Supplied material:

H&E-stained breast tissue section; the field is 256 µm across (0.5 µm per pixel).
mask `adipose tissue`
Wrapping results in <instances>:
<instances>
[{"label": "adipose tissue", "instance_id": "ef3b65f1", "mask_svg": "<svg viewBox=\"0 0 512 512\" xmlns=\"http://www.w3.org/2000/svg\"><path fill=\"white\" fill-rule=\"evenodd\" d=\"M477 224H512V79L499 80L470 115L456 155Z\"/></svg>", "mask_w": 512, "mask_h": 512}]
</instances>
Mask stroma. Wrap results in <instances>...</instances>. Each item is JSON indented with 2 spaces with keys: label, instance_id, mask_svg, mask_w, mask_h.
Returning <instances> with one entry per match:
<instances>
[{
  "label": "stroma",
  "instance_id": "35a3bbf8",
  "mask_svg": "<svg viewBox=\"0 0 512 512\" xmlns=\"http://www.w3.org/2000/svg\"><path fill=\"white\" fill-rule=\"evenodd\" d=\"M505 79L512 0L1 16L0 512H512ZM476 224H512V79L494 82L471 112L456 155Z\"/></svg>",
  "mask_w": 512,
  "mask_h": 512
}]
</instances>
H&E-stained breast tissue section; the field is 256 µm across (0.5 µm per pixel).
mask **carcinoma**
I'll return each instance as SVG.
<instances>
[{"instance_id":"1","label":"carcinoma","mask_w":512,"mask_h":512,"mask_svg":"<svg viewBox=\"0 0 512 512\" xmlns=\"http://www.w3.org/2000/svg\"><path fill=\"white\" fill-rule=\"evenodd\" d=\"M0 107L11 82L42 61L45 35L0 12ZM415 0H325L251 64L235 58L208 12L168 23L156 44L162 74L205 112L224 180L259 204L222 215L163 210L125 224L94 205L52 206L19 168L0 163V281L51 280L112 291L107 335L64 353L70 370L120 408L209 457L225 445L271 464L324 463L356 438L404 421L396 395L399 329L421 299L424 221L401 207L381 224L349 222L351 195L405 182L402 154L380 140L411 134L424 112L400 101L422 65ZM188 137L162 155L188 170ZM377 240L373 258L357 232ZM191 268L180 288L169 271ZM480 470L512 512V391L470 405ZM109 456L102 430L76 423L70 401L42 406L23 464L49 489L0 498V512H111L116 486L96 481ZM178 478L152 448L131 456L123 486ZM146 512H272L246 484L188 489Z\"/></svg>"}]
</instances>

What needs to be done:
Write the material out again in its entirety, exactly as shown.

Reply to the task:
H&E-stained breast tissue section; the field is 256 µm across (0.5 µm per pixel).
mask `adipose tissue`
Wrapping results in <instances>:
<instances>
[{"label": "adipose tissue", "instance_id": "ef3b65f1", "mask_svg": "<svg viewBox=\"0 0 512 512\" xmlns=\"http://www.w3.org/2000/svg\"><path fill=\"white\" fill-rule=\"evenodd\" d=\"M477 224H512V79L499 80L470 115L456 155Z\"/></svg>", "mask_w": 512, "mask_h": 512}]
</instances>
Mask stroma. Wrap results in <instances>...</instances>. Each item is JSON indented with 2 spaces with keys: label, instance_id, mask_svg, mask_w, mask_h.
Returning <instances> with one entry per match:
<instances>
[{
  "label": "stroma",
  "instance_id": "35a3bbf8",
  "mask_svg": "<svg viewBox=\"0 0 512 512\" xmlns=\"http://www.w3.org/2000/svg\"><path fill=\"white\" fill-rule=\"evenodd\" d=\"M505 79L512 0L1 16L0 512H512ZM476 224H512V79L494 82L471 112L456 155Z\"/></svg>",
  "mask_w": 512,
  "mask_h": 512
}]
</instances>
H&E-stained breast tissue section; the field is 256 µm across (0.5 µm per pixel).
mask **carcinoma**
I'll return each instance as SVG.
<instances>
[{"instance_id":"1","label":"carcinoma","mask_w":512,"mask_h":512,"mask_svg":"<svg viewBox=\"0 0 512 512\" xmlns=\"http://www.w3.org/2000/svg\"><path fill=\"white\" fill-rule=\"evenodd\" d=\"M0 107L11 82L42 61L45 35L0 12ZM415 0H325L251 64L235 58L208 12L168 23L156 44L162 74L205 112L224 180L259 204L222 215L163 210L125 224L94 205L52 206L19 168L0 163V281L51 280L112 291L107 335L64 353L70 370L120 408L209 457L225 445L271 464L324 463L356 438L404 421L396 395L399 329L421 299L424 221L401 207L381 224L349 222L351 195L405 182L402 154L380 140L411 134L424 112L400 101L422 65ZM188 137L162 155L188 170ZM377 240L373 258L357 232ZM191 268L180 288L169 271ZM480 470L512 512V391L470 405ZM109 456L102 430L76 423L70 401L42 406L23 464L49 489L0 498V512H111L116 486L96 481ZM178 478L152 448L131 456L123 486ZM146 512H272L246 484L188 489Z\"/></svg>"}]
</instances>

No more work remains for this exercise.